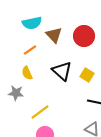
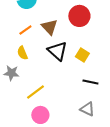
brown triangle: (54, 35) -> (49, 27), moved

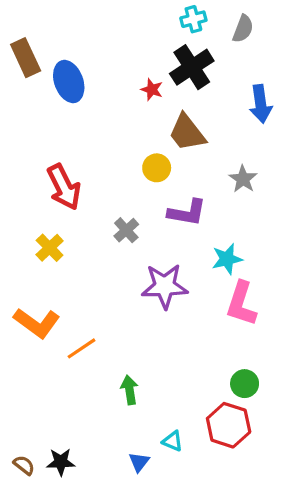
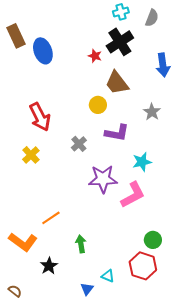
pink L-shape: (241, 304) -> (133, 195), moved, turned -136
orange L-shape: (37, 323) -> (23, 242), moved
black star: (61, 462) -> (49, 266), moved, turned -30

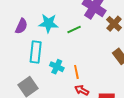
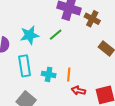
orange line: (76, 72) -> (69, 74), turned 32

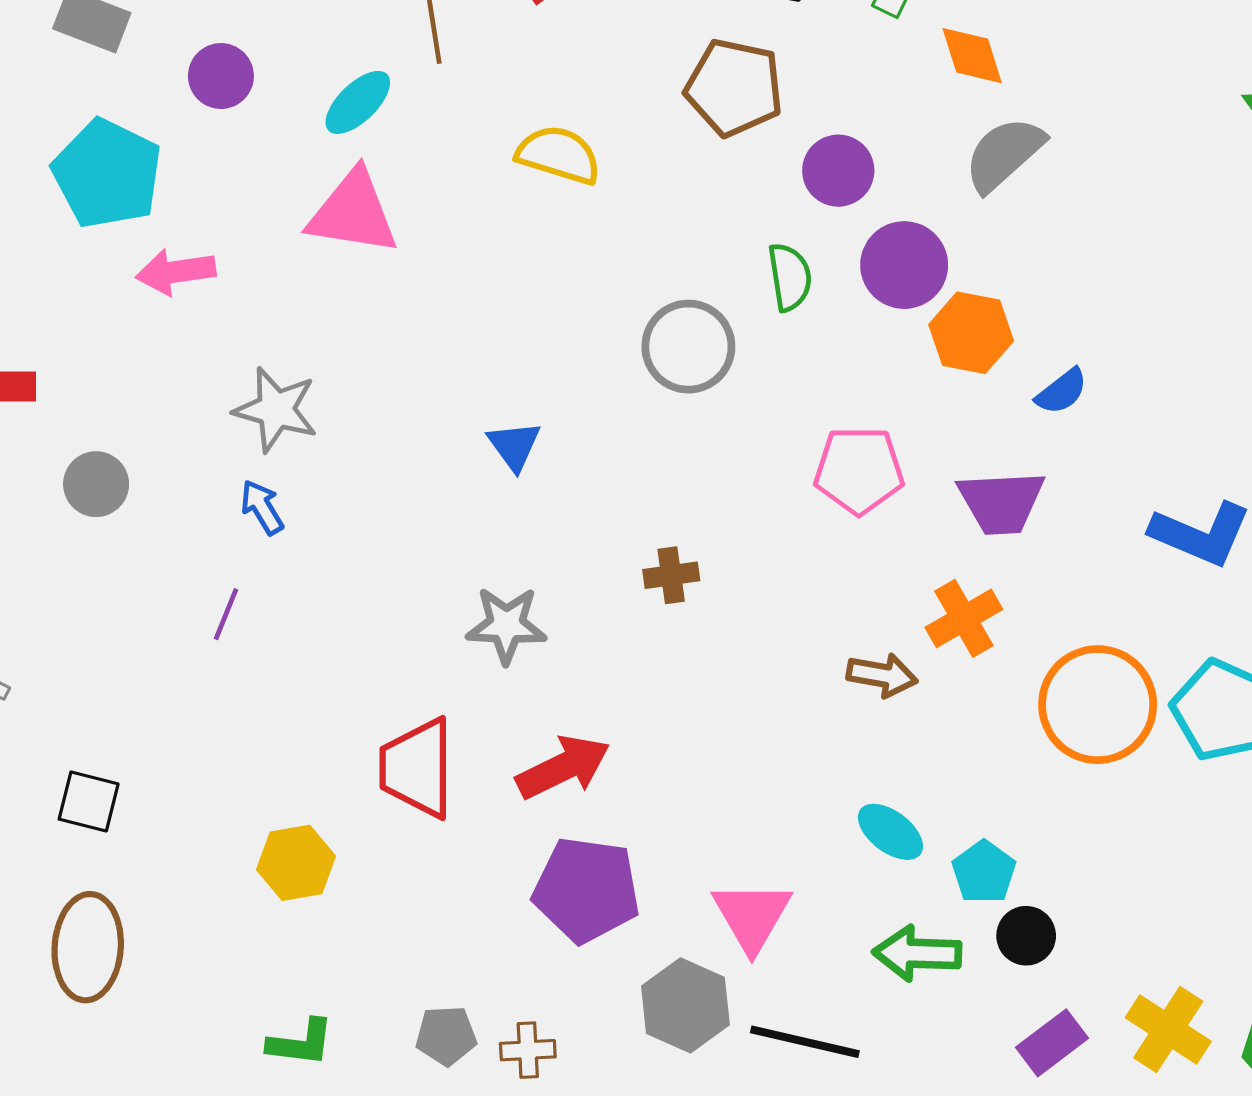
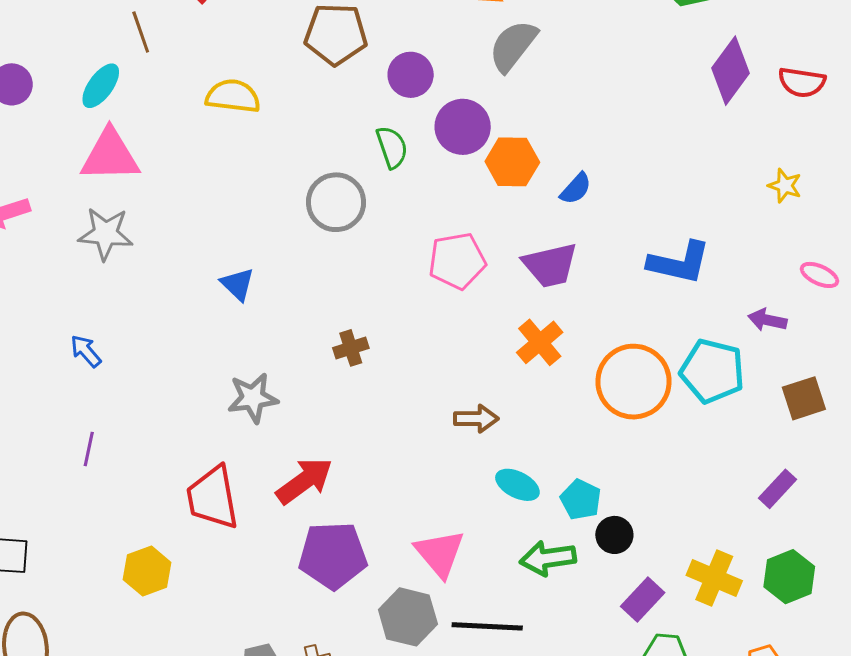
gray star: (276, 410) -> (106, 234), moved
purple line: (226, 614) -> (89, 449), moved
brown arrow: (882, 675) -> (476, 419), moved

————————

Task goal:
Everything in the records goes into your answer exactly, except the pictures.

Output for this exercise:
brown triangle: (54, 35) -> (49, 27), moved

pink L-shape: (241, 304) -> (133, 195), moved, turned -136
orange L-shape: (37, 323) -> (23, 242), moved
black star: (61, 462) -> (49, 266), moved, turned -30

orange line: (76, 72) -> (69, 74), turned 32

gray star: (276, 410) -> (106, 234), moved
purple line: (226, 614) -> (89, 449), moved
brown arrow: (882, 675) -> (476, 419), moved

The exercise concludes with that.